### REQUIRED WORK
The expected output is the data below, character for character, without its pictures.

### COLLECTED DATA
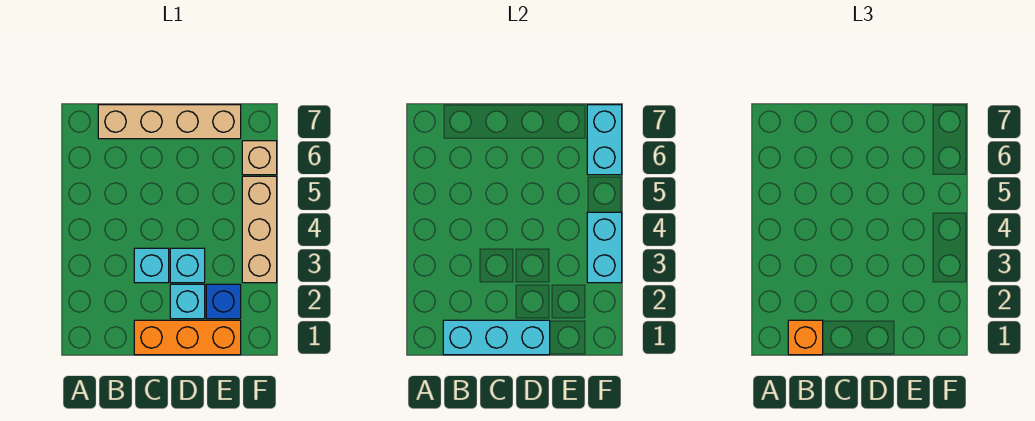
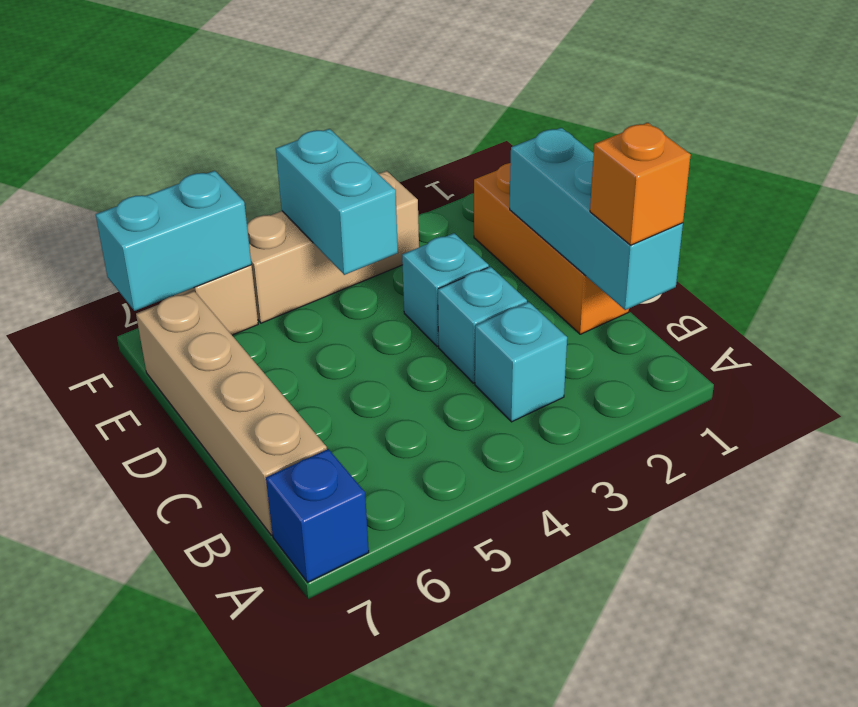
cyan brick D2 level 1 -> cyan brick B3 level 1
blue brick E2 level 1 -> blue brick A7 level 1
cyan brick F3:F4 level 2 -> cyan brick E4:F4 level 2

### WRITTEN ANSWER
cyan brick D2 level 1 -> cyan brick B3 level 1
blue brick E2 level 1 -> blue brick A7 level 1
cyan brick F3:F4 level 2 -> cyan brick E4:F4 level 2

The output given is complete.